▶ [AIM OF THE EXERCISE] Pictures in the records below must be left out. Return exactly the lines from the line with "blue brick G5" to the line with "tan cone C2 level 1 -> tan plate C2 level 1", both included.

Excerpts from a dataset
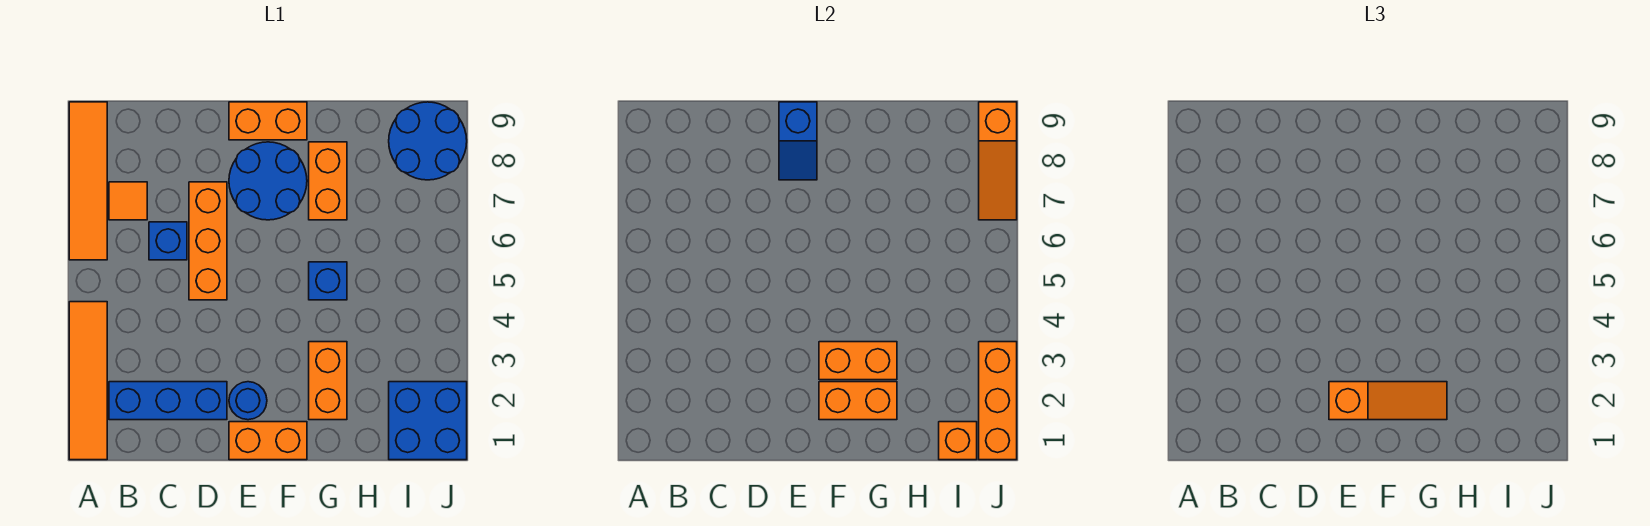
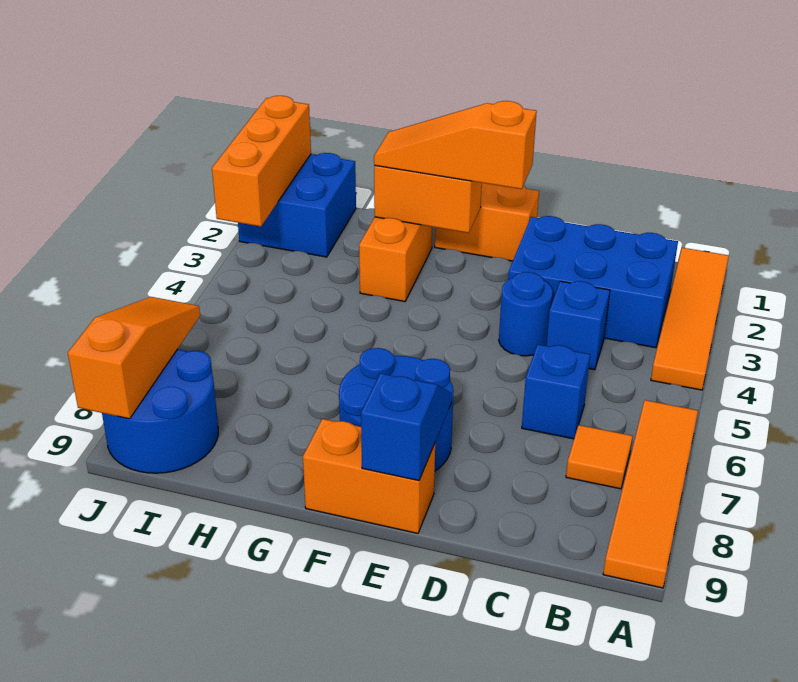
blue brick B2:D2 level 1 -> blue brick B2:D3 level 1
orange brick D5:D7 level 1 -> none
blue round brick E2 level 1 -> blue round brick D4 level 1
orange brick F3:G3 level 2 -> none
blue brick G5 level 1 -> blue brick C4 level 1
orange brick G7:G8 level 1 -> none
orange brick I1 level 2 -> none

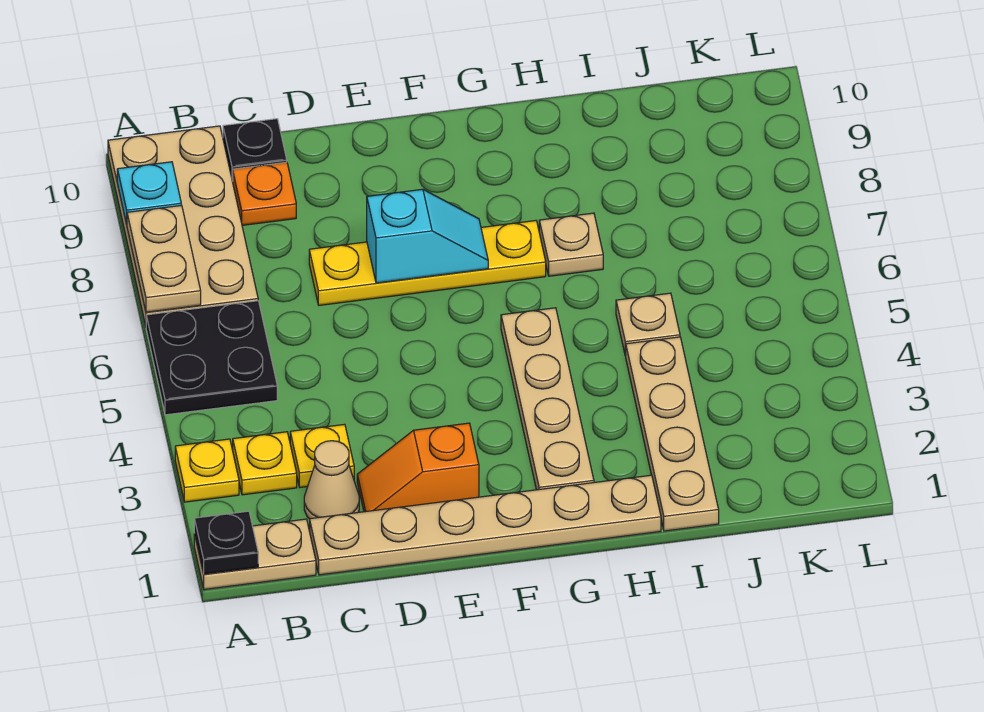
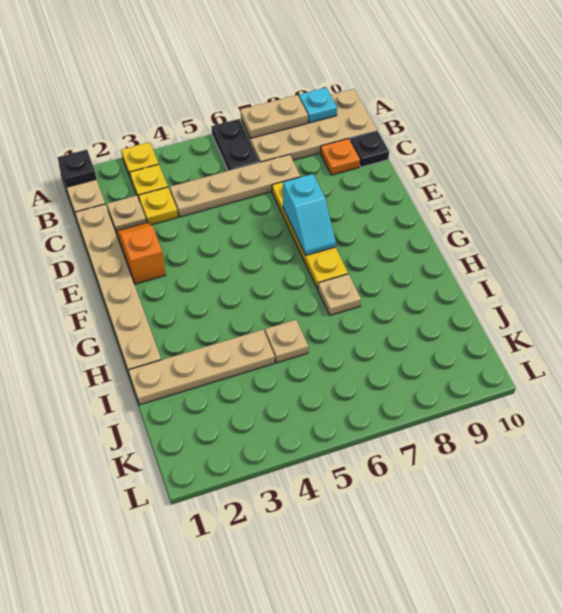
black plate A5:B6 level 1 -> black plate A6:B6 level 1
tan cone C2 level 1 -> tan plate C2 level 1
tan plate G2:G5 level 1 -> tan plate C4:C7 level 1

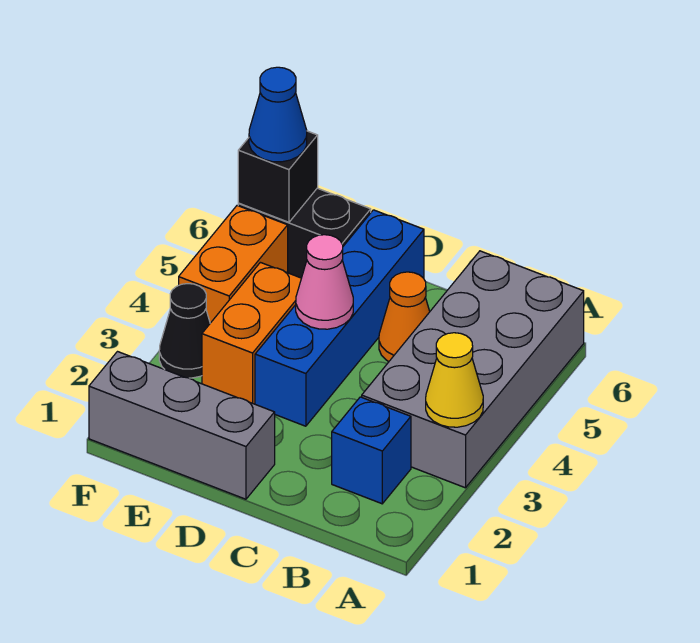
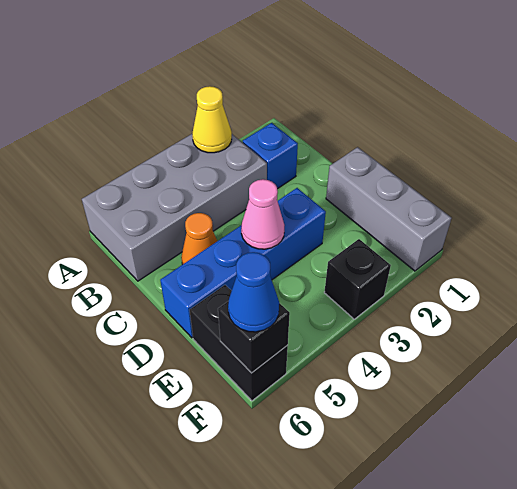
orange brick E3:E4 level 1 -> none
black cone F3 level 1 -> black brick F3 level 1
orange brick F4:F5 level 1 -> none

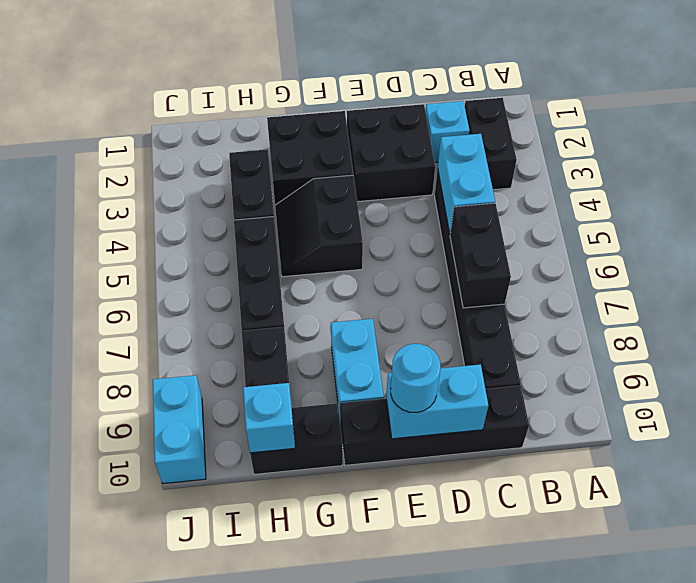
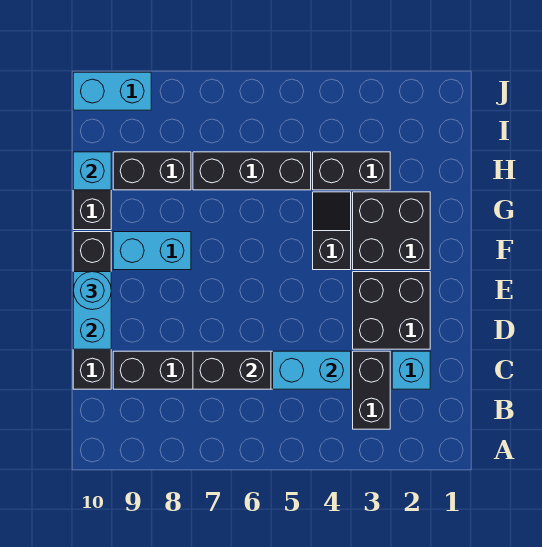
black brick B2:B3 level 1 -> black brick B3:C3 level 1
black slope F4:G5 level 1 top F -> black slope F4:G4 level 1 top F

▶ [OUTPUT BELOW]
blue brick G5 level 1 -> blue brick C4 level 1
orange brick G7:G8 level 1 -> none
orange brick I1 level 2 -> none

black plate A5:B6 level 1 -> black plate A6:B6 level 1
tan cone C2 level 1 -> tan plate C2 level 1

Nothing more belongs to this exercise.